What needs to be done:
Find the line with "none -> yellow brick B8:G8 level 1" in the records below, then please transcribe it and every later line exactly, omitting the pictures and adding nothing.

[Image change detection data]
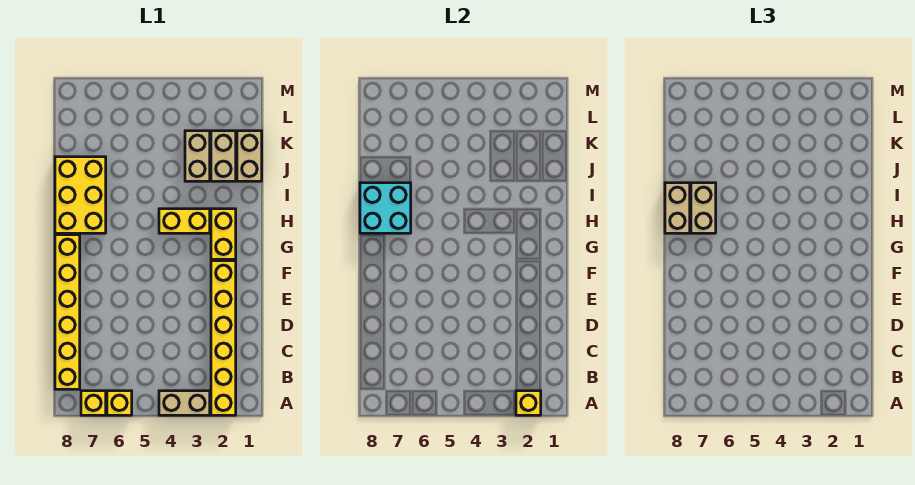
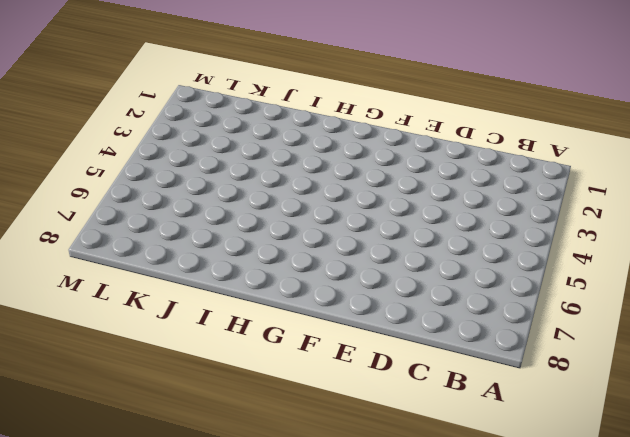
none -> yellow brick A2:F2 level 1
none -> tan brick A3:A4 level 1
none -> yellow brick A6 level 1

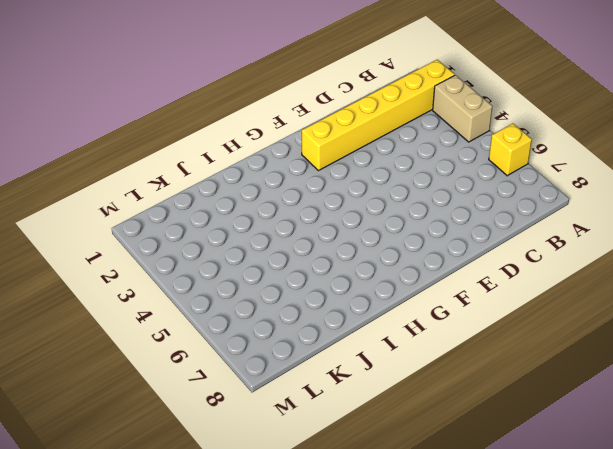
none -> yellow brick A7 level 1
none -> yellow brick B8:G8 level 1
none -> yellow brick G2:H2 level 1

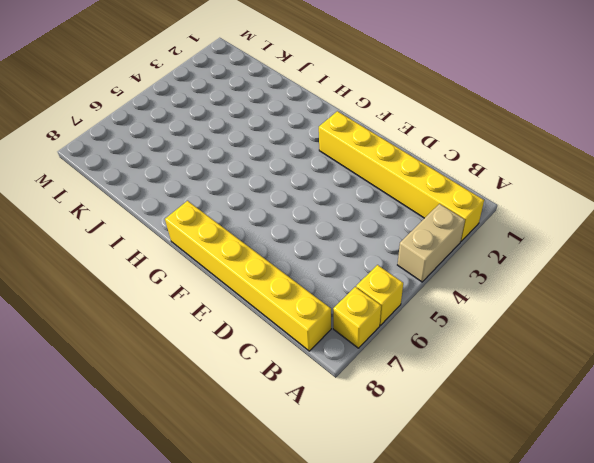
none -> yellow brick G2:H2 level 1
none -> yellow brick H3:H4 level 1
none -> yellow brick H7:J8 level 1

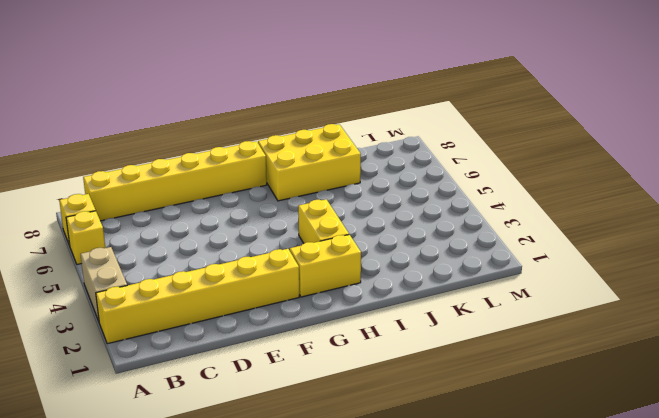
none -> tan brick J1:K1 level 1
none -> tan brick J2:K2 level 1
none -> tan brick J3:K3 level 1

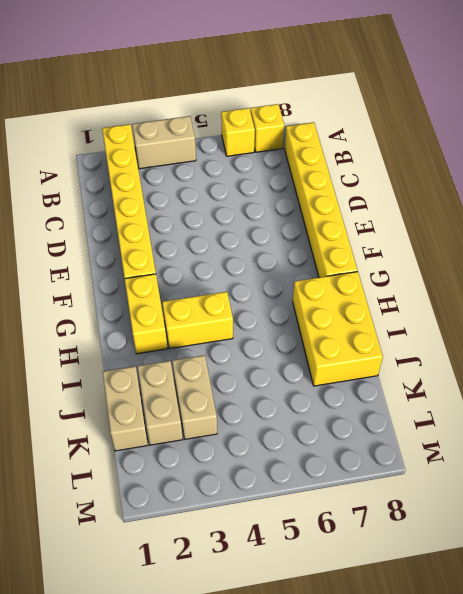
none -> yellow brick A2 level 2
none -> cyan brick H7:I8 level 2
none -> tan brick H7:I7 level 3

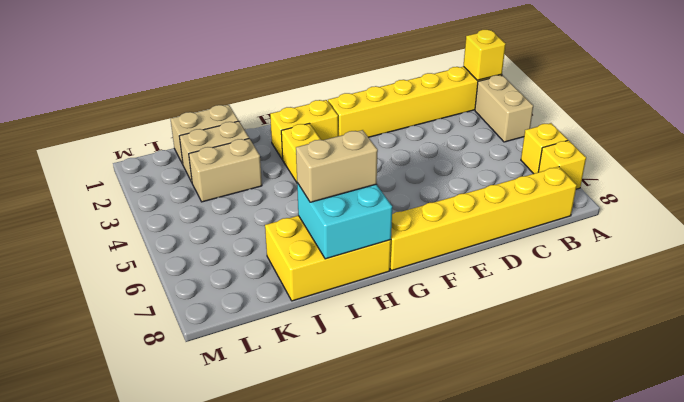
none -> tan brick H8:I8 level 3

Response:
none -> yellow brick B8:G8 level 1
none -> yellow brick G2:H2 level 1

none -> yellow brick G2:H2 level 1
none -> yellow brick H3:H4 level 1
none -> yellow brick H7:J8 level 1

none -> tan brick J1:K1 level 1
none -> tan brick J2:K2 level 1
none -> tan brick J3:K3 level 1

none -> yellow brick A2 level 2
none -> cyan brick H7:I8 level 2
none -> tan brick H7:I7 level 3

none -> tan brick H8:I8 level 3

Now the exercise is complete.